Dataset entries:
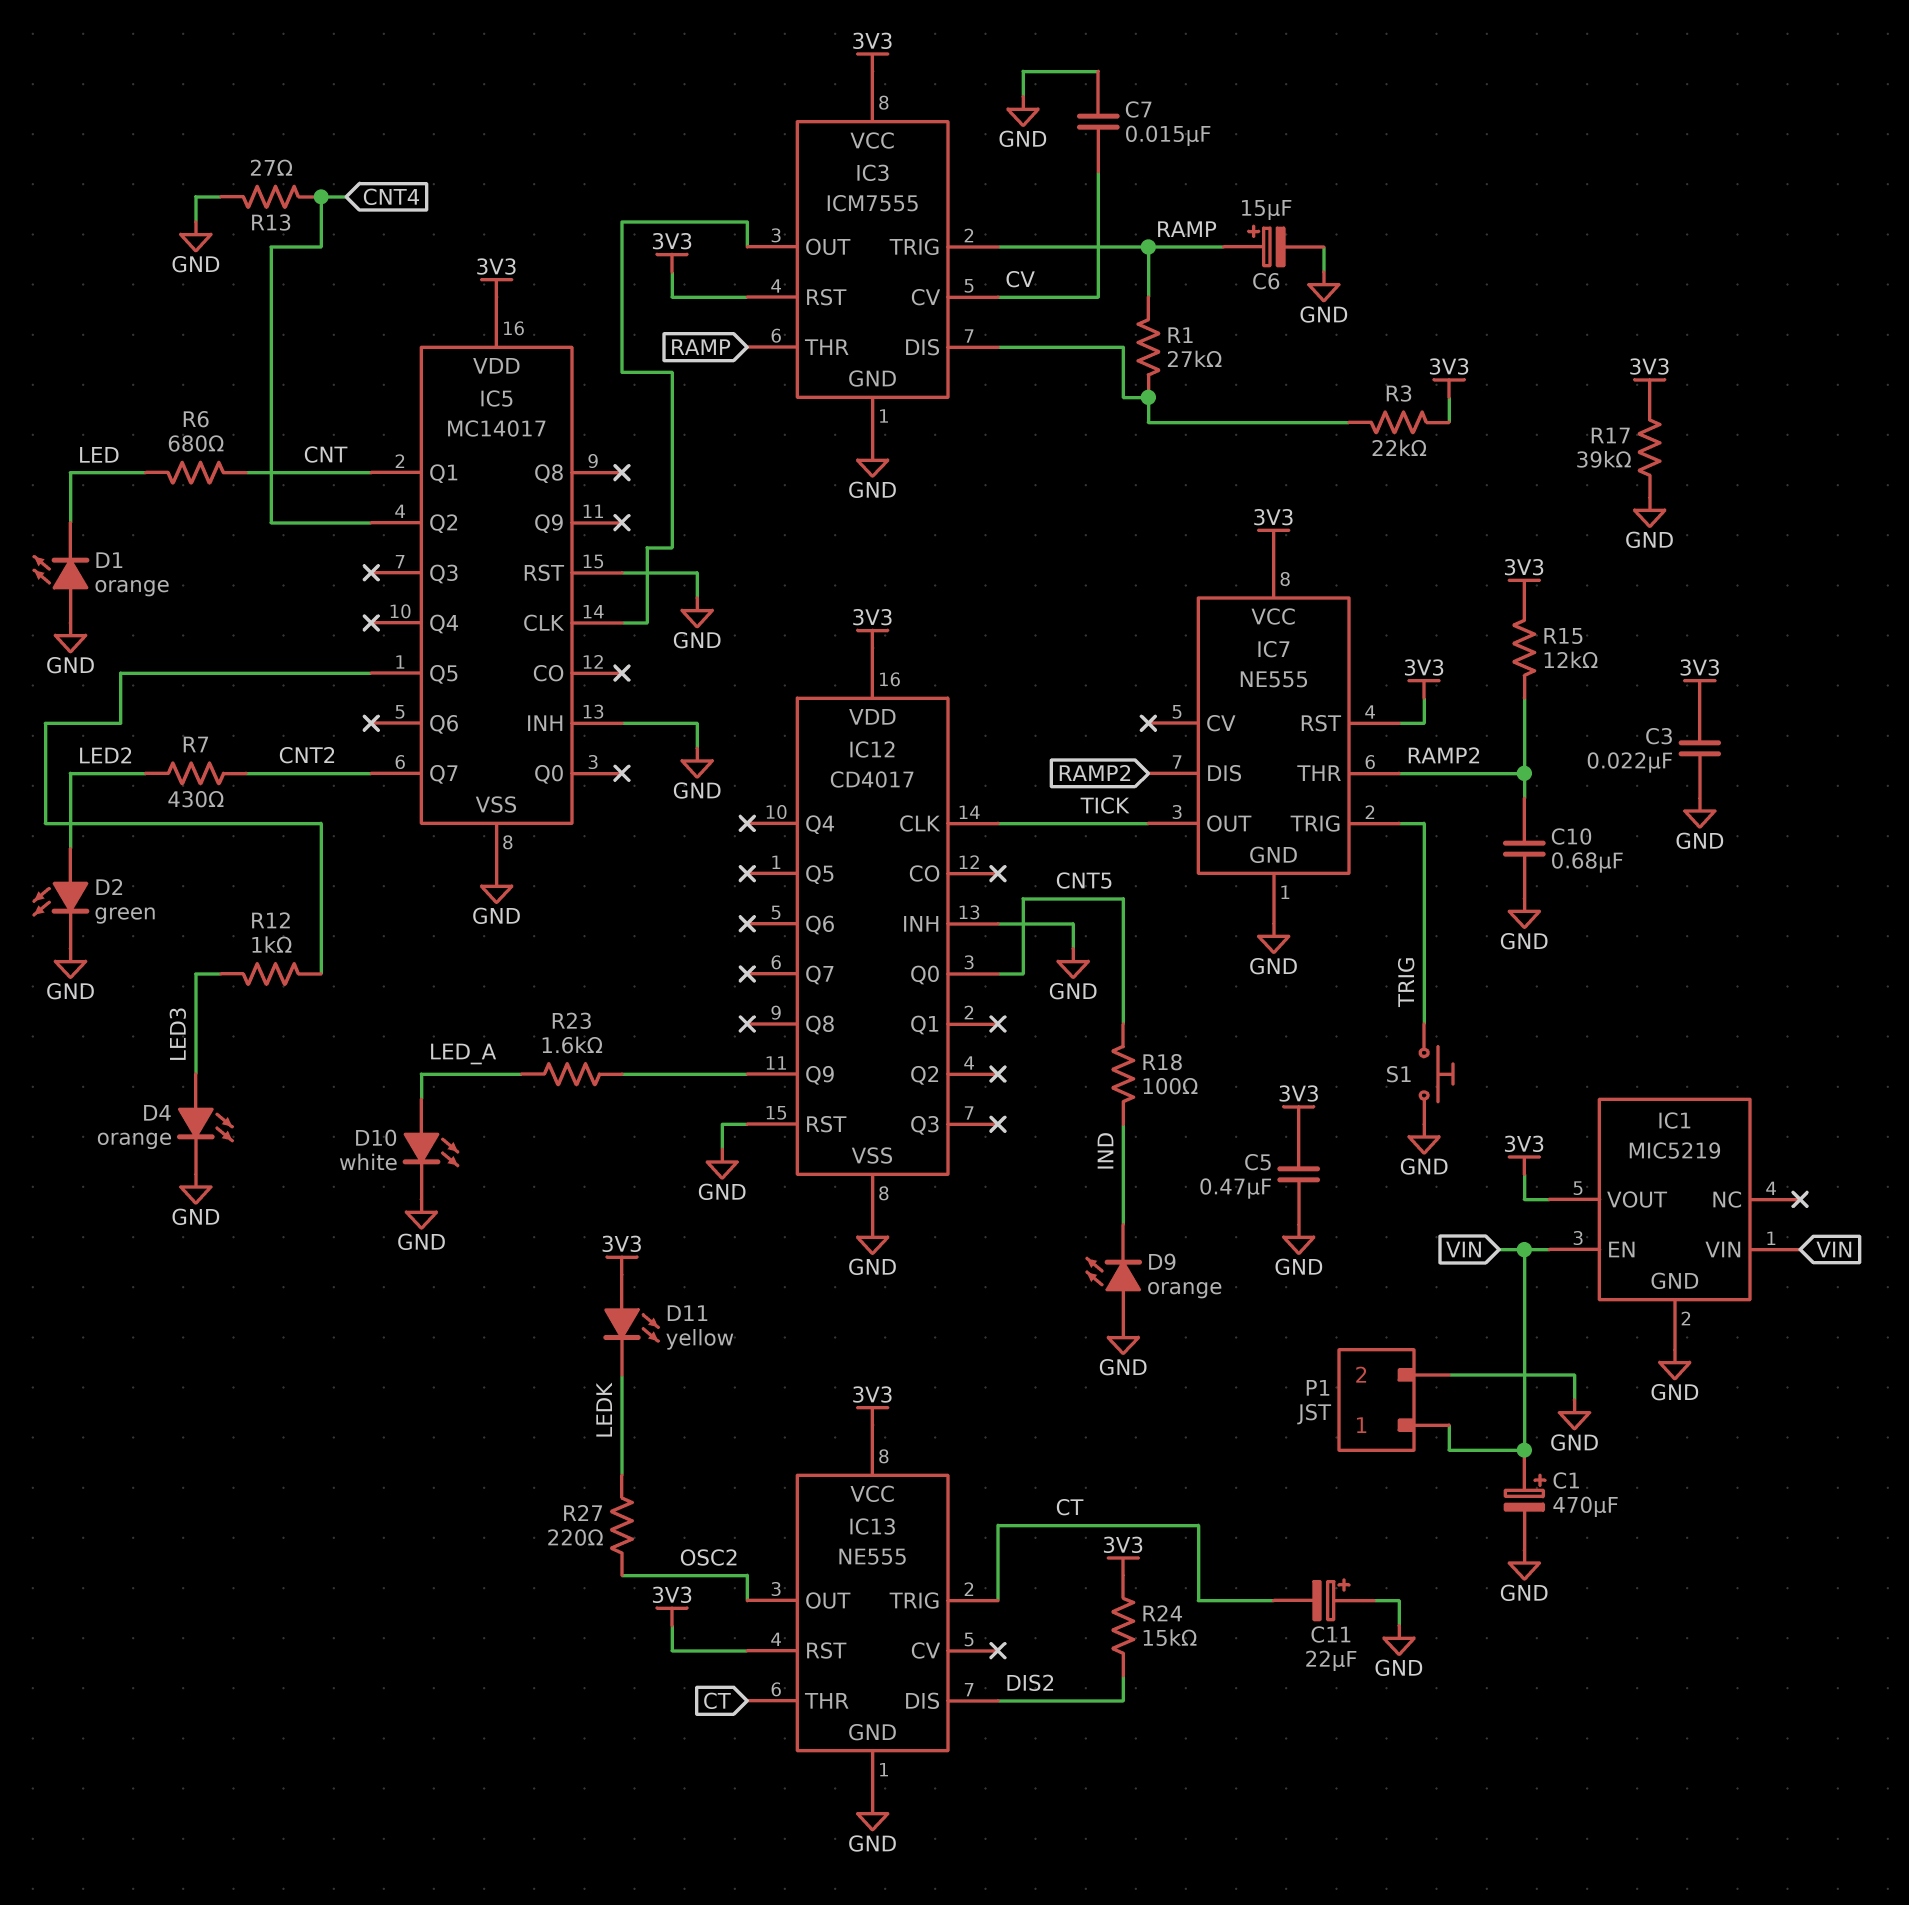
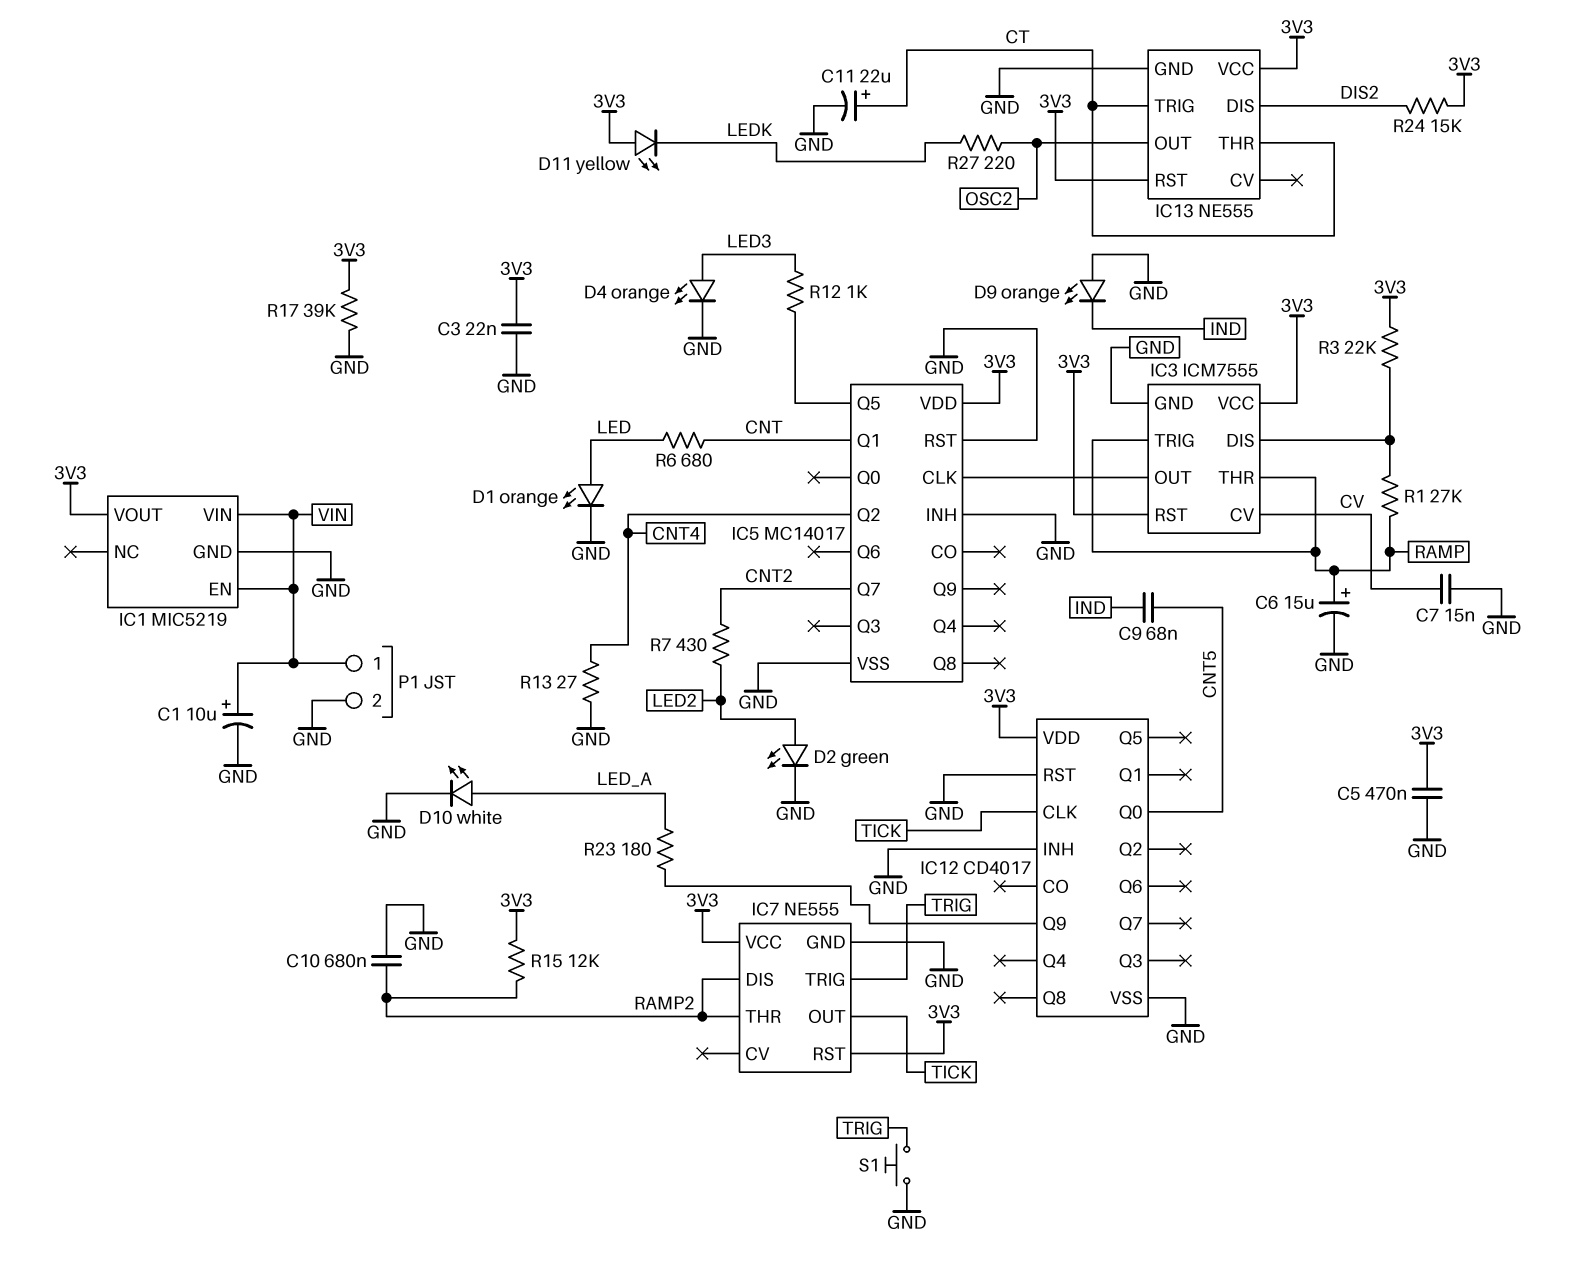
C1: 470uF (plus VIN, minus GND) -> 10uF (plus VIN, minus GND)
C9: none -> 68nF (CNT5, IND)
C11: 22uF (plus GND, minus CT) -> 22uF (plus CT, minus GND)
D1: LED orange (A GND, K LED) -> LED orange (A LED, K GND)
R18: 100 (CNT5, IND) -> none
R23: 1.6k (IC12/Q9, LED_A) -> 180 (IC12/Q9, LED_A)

What you have to do:
Looking at the entries above, how many lines contain the word "minus"? Answer with the number alone.

Answer to this exercise:
2